__WHAT IS NEEDED__
Return all lines of the listing below that carry the word "white".

#### DATA EXTRACT

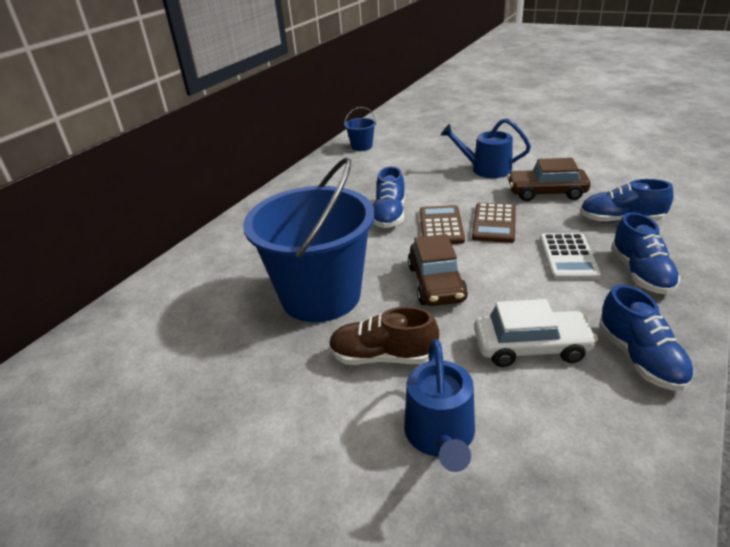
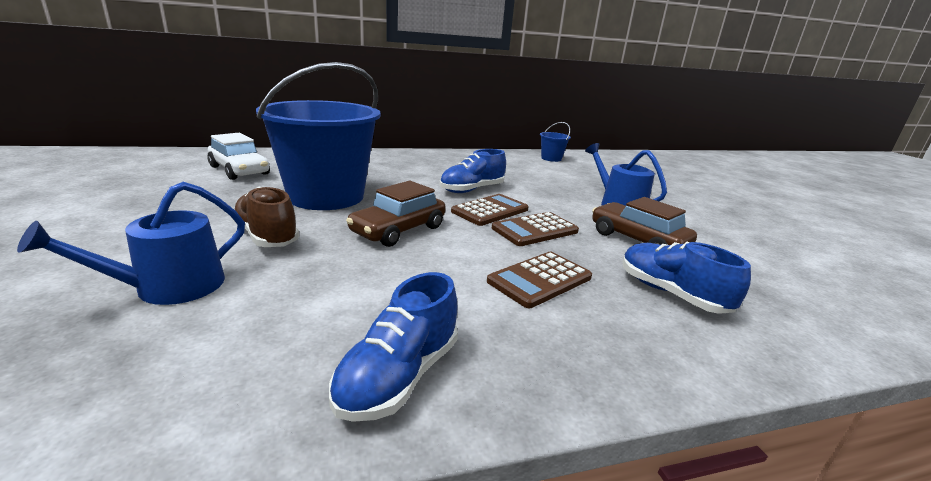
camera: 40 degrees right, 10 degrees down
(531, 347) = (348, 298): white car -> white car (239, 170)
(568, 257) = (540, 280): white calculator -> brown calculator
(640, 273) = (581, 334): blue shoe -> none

########

__OUTPUT FOR THIS EXERCISE__
(531, 347) = (348, 298): white car -> white car (239, 170)
(568, 257) = (540, 280): white calculator -> brown calculator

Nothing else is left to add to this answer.